Supplied material
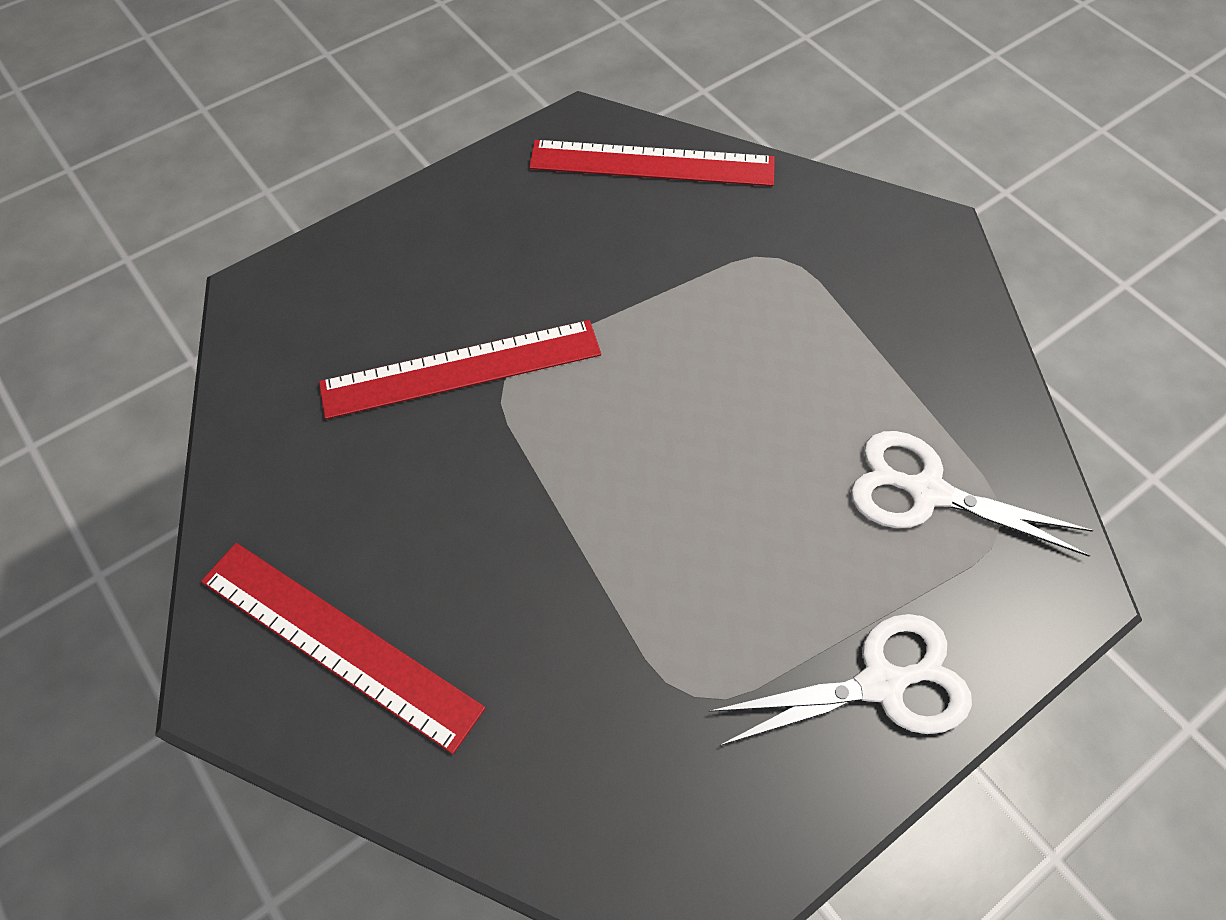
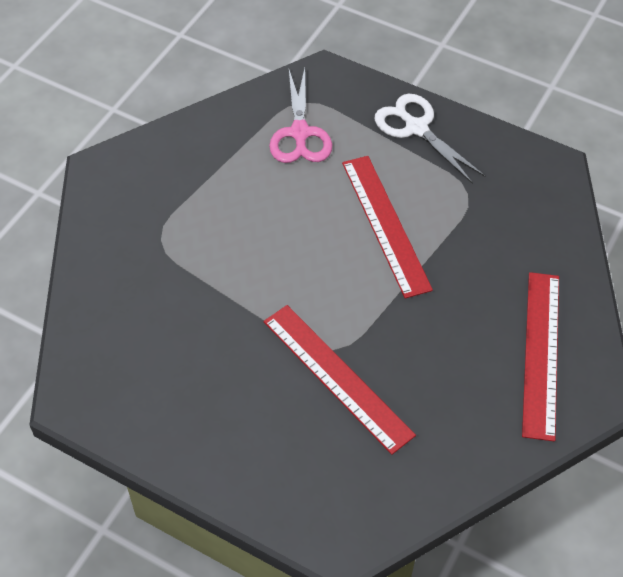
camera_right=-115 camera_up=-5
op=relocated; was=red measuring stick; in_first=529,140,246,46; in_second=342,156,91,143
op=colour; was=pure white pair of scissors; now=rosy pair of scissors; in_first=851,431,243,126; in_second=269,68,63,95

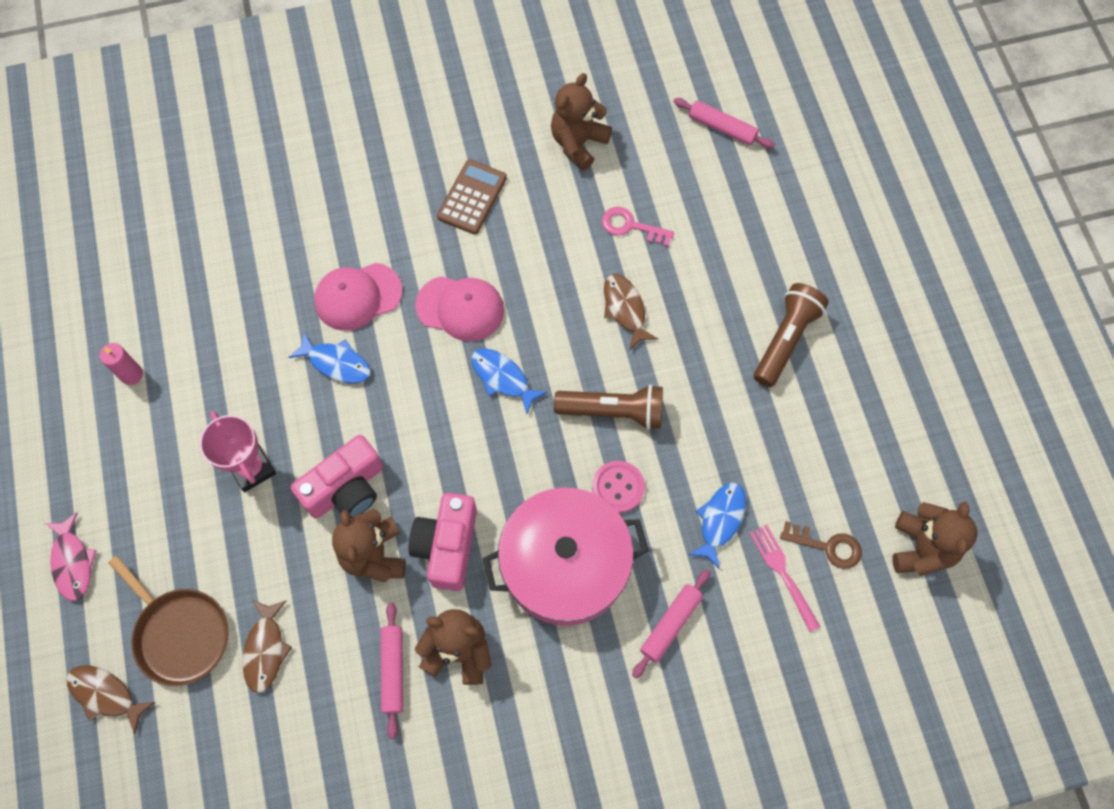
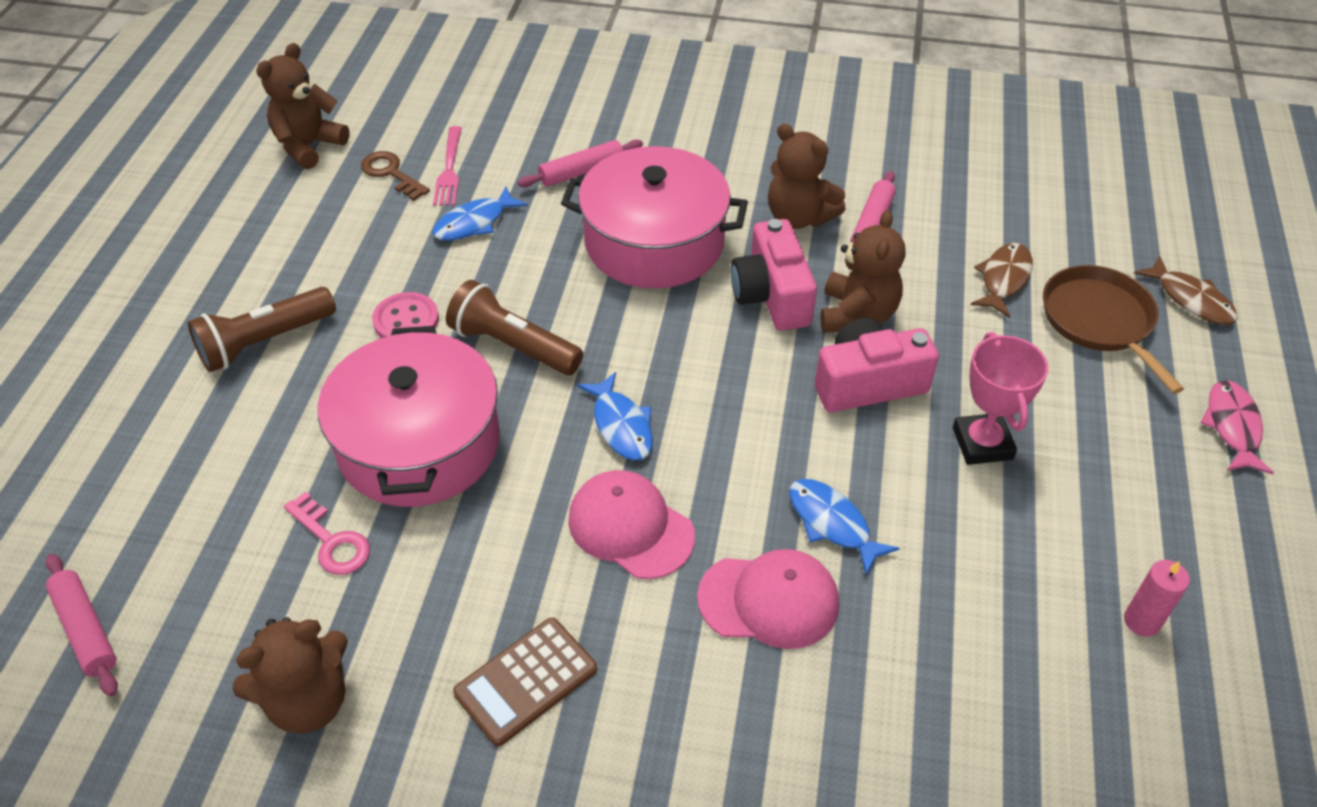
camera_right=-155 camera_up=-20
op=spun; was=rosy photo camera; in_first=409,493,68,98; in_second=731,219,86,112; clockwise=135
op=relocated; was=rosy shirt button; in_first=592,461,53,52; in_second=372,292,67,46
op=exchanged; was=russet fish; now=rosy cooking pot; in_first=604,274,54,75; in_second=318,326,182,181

Task objective
Dropping every picture, restate the material word for word.

Solution
camera_right=-115 camera_up=-5
op=relocated; was=red measuring stick; in_first=529,140,246,46; in_second=342,156,91,143
op=colour; was=pure white pair of scissors; now=rosy pair of scissors; in_first=851,431,243,126; in_second=269,68,63,95

camera_right=-155 camera_up=-20
op=spun; was=rosy photo camera; in_first=409,493,68,98; in_second=731,219,86,112; clockwise=135
op=relocated; was=rosy shirt button; in_first=592,461,53,52; in_second=372,292,67,46
op=exchanged; was=russet fish; now=rosy cooking pot; in_first=604,274,54,75; in_second=318,326,182,181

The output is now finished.